**Exercise inputs**

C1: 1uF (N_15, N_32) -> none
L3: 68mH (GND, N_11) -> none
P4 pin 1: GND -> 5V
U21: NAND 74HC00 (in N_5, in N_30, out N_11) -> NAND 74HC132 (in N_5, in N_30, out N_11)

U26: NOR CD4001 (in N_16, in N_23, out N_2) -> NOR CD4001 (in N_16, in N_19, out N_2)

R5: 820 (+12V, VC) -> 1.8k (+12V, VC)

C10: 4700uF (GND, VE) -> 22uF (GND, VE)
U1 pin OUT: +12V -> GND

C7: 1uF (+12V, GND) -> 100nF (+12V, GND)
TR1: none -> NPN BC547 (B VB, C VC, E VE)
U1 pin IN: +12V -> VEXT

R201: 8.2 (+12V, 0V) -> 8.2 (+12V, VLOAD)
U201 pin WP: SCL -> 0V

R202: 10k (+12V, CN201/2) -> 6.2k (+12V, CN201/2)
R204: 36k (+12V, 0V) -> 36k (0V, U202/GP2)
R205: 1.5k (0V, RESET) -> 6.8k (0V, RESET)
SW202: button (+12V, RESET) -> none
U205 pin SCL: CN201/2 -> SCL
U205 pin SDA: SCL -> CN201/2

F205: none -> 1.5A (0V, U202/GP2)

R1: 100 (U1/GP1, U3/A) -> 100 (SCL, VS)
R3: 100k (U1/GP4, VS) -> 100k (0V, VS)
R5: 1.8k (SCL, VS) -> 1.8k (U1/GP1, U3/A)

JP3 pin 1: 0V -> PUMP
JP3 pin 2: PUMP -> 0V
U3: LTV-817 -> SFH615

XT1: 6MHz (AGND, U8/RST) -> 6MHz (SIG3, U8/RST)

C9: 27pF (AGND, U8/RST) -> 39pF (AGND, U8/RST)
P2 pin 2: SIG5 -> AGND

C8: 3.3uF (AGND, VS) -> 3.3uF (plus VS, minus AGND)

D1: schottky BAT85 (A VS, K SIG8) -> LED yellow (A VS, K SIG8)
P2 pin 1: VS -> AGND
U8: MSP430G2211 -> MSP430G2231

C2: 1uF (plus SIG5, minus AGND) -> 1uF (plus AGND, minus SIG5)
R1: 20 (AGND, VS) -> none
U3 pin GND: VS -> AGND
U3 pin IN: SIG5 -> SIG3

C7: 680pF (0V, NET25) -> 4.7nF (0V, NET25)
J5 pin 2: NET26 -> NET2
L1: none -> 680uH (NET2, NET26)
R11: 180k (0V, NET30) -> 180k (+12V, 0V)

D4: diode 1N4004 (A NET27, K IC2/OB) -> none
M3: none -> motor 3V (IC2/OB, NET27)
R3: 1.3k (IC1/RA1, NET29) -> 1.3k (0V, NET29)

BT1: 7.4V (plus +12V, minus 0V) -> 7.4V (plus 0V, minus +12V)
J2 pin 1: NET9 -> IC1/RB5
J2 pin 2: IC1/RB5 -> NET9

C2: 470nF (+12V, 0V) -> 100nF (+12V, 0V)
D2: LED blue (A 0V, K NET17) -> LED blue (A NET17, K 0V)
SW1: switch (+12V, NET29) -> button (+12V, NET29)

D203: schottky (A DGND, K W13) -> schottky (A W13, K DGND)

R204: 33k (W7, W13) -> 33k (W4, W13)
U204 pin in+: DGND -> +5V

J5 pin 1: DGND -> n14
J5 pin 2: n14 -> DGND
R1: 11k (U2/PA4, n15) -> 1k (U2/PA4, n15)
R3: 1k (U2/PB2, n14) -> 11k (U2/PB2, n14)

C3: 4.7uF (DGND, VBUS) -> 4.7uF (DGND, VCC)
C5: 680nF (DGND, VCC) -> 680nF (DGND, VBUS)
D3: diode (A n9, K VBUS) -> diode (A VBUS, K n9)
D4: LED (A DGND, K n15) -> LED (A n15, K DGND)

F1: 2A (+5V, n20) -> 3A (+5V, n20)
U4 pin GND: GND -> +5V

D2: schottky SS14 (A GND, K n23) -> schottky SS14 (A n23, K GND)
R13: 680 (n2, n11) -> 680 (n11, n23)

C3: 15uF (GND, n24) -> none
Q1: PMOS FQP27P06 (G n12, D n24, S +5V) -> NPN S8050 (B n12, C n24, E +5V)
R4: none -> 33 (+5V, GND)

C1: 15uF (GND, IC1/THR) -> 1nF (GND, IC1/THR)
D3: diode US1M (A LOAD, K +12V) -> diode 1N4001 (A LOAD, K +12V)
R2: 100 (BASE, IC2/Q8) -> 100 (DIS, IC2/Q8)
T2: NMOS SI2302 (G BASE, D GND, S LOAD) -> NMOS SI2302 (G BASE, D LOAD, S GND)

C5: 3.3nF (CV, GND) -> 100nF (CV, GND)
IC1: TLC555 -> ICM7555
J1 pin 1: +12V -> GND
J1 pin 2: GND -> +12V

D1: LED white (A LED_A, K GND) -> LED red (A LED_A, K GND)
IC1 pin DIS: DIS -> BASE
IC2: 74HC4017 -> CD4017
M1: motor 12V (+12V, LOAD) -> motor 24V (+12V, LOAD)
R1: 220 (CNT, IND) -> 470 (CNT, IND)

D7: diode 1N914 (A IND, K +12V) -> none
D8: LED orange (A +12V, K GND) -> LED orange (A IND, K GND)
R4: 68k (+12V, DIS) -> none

**Required action**
Could you reproduce every record exactly as written?

**Completed exercise**
C1: 1uF (N_15, N_32) -> none
L3: 68mH (GND, N_11) -> none
P4 pin 1: GND -> 5V
U21: NAND 74HC00 (in N_5, in N_30, out N_11) -> NAND 74HC132 (in N_5, in N_30, out N_11)

U26: NOR CD4001 (in N_16, in N_23, out N_2) -> NOR CD4001 (in N_16, in N_19, out N_2)

R5: 820 (+12V, VC) -> 1.8k (+12V, VC)

C10: 4700uF (GND, VE) -> 22uF (GND, VE)
U1 pin OUT: +12V -> GND

C7: 1uF (+12V, GND) -> 100nF (+12V, GND)
TR1: none -> NPN BC547 (B VB, C VC, E VE)
U1 pin IN: +12V -> VEXT

R201: 8.2 (+12V, 0V) -> 8.2 (+12V, VLOAD)
U201 pin WP: SCL -> 0V

R202: 10k (+12V, CN201/2) -> 6.2k (+12V, CN201/2)
R204: 36k (+12V, 0V) -> 36k (0V, U202/GP2)
R205: 1.5k (0V, RESET) -> 6.8k (0V, RESET)
SW202: button (+12V, RESET) -> none
U205 pin SCL: CN201/2 -> SCL
U205 pin SDA: SCL -> CN201/2

F205: none -> 1.5A (0V, U202/GP2)

R1: 100 (U1/GP1, U3/A) -> 100 (SCL, VS)
R3: 100k (U1/GP4, VS) -> 100k (0V, VS)
R5: 1.8k (SCL, VS) -> 1.8k (U1/GP1, U3/A)

JP3 pin 1: 0V -> PUMP
JP3 pin 2: PUMP -> 0V
U3: LTV-817 -> SFH615

XT1: 6MHz (AGND, U8/RST) -> 6MHz (SIG3, U8/RST)

C9: 27pF (AGND, U8/RST) -> 39pF (AGND, U8/RST)
P2 pin 2: SIG5 -> AGND

C8: 3.3uF (AGND, VS) -> 3.3uF (plus VS, minus AGND)

D1: schottky BAT85 (A VS, K SIG8) -> LED yellow (A VS, K SIG8)
P2 pin 1: VS -> AGND
U8: MSP430G2211 -> MSP430G2231

C2: 1uF (plus SIG5, minus AGND) -> 1uF (plus AGND, minus SIG5)
R1: 20 (AGND, VS) -> none
U3 pin GND: VS -> AGND
U3 pin IN: SIG5 -> SIG3

C7: 680pF (0V, NET25) -> 4.7nF (0V, NET25)
J5 pin 2: NET26 -> NET2
L1: none -> 680uH (NET2, NET26)
R11: 180k (0V, NET30) -> 180k (+12V, 0V)

D4: diode 1N4004 (A NET27, K IC2/OB) -> none
M3: none -> motor 3V (IC2/OB, NET27)
R3: 1.3k (IC1/RA1, NET29) -> 1.3k (0V, NET29)

BT1: 7.4V (plus +12V, minus 0V) -> 7.4V (plus 0V, minus +12V)
J2 pin 1: NET9 -> IC1/RB5
J2 pin 2: IC1/RB5 -> NET9

C2: 470nF (+12V, 0V) -> 100nF (+12V, 0V)
D2: LED blue (A 0V, K NET17) -> LED blue (A NET17, K 0V)
SW1: switch (+12V, NET29) -> button (+12V, NET29)

D203: schottky (A DGND, K W13) -> schottky (A W13, K DGND)

R204: 33k (W7, W13) -> 33k (W4, W13)
U204 pin in+: DGND -> +5V

J5 pin 1: DGND -> n14
J5 pin 2: n14 -> DGND
R1: 11k (U2/PA4, n15) -> 1k (U2/PA4, n15)
R3: 1k (U2/PB2, n14) -> 11k (U2/PB2, n14)

C3: 4.7uF (DGND, VBUS) -> 4.7uF (DGND, VCC)
C5: 680nF (DGND, VCC) -> 680nF (DGND, VBUS)
D3: diode (A n9, K VBUS) -> diode (A VBUS, K n9)
D4: LED (A DGND, K n15) -> LED (A n15, K DGND)

F1: 2A (+5V, n20) -> 3A (+5V, n20)
U4 pin GND: GND -> +5V

D2: schottky SS14 (A GND, K n23) -> schottky SS14 (A n23, K GND)
R13: 680 (n2, n11) -> 680 (n11, n23)

C3: 15uF (GND, n24) -> none
Q1: PMOS FQP27P06 (G n12, D n24, S +5V) -> NPN S8050 (B n12, C n24, E +5V)
R4: none -> 33 (+5V, GND)

C1: 15uF (GND, IC1/THR) -> 1nF (GND, IC1/THR)
D3: diode US1M (A LOAD, K +12V) -> diode 1N4001 (A LOAD, K +12V)
R2: 100 (BASE, IC2/Q8) -> 100 (DIS, IC2/Q8)
T2: NMOS SI2302 (G BASE, D GND, S LOAD) -> NMOS SI2302 (G BASE, D LOAD, S GND)

C5: 3.3nF (CV, GND) -> 100nF (CV, GND)
IC1: TLC555 -> ICM7555
J1 pin 1: +12V -> GND
J1 pin 2: GND -> +12V

D1: LED white (A LED_A, K GND) -> LED red (A LED_A, K GND)
IC1 pin DIS: DIS -> BASE
IC2: 74HC4017 -> CD4017
M1: motor 12V (+12V, LOAD) -> motor 24V (+12V, LOAD)
R1: 220 (CNT, IND) -> 470 (CNT, IND)

D7: diode 1N914 (A IND, K +12V) -> none
D8: LED orange (A +12V, K GND) -> LED orange (A IND, K GND)
R4: 68k (+12V, DIS) -> none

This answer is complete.